(Beginning of Records)

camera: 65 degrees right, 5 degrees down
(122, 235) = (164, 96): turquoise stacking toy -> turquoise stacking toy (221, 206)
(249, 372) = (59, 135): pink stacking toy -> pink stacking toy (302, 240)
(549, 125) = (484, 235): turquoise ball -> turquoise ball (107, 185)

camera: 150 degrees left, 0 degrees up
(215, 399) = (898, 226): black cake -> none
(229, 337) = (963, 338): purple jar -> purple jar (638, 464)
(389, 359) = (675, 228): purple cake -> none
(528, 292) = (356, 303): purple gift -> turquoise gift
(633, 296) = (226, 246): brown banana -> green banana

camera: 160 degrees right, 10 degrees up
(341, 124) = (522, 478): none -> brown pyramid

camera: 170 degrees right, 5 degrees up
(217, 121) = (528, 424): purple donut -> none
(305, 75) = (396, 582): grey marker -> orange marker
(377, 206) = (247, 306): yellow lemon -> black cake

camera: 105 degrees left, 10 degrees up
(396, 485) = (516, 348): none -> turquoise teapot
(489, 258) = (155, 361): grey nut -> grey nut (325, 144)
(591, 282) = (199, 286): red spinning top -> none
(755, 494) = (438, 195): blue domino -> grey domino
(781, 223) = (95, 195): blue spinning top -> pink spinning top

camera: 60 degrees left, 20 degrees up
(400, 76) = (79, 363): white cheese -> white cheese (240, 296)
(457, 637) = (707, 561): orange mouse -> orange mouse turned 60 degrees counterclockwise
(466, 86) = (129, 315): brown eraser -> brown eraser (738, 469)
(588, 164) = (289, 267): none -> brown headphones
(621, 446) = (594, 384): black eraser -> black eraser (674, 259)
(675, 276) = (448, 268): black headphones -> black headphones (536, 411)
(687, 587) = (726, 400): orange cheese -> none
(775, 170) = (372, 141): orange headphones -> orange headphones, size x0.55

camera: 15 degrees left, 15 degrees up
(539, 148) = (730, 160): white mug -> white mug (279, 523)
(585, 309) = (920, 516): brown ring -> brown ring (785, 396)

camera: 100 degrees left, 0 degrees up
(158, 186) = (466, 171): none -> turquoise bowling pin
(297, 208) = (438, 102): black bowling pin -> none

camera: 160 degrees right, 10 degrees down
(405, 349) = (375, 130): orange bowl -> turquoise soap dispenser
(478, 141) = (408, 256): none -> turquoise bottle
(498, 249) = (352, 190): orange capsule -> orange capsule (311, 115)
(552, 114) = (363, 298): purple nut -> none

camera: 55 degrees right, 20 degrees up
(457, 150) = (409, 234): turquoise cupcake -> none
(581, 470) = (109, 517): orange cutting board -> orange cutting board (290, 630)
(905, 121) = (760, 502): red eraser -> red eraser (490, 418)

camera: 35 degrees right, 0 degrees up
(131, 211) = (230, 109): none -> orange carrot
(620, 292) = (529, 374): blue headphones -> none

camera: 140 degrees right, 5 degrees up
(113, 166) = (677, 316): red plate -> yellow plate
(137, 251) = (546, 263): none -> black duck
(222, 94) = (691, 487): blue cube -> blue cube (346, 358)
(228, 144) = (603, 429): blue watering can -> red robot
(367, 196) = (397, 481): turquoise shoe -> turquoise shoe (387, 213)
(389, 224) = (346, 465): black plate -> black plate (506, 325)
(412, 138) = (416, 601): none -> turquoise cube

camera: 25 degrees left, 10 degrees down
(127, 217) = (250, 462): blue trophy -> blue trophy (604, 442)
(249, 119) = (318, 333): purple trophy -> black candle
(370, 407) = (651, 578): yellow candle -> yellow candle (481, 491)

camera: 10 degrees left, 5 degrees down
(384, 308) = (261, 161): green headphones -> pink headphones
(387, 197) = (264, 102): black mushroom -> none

(End of Records)

* What to do
Send back exactly the lines of the listing above starting at the one with "(775, 170) = (372, 141): orange" and ending at the one with "(158, 186) = (466, 171): none", inclusive, and no others.

* Reply to the task
(775, 170) = (372, 141): orange headphones -> orange headphones, size x0.55

camera: 15 degrees left, 15 degrees up
(539, 148) = (730, 160): white mug -> white mug (279, 523)
(585, 309) = (920, 516): brown ring -> brown ring (785, 396)

camera: 100 degrees left, 0 degrees up
(158, 186) = (466, 171): none -> turquoise bowling pin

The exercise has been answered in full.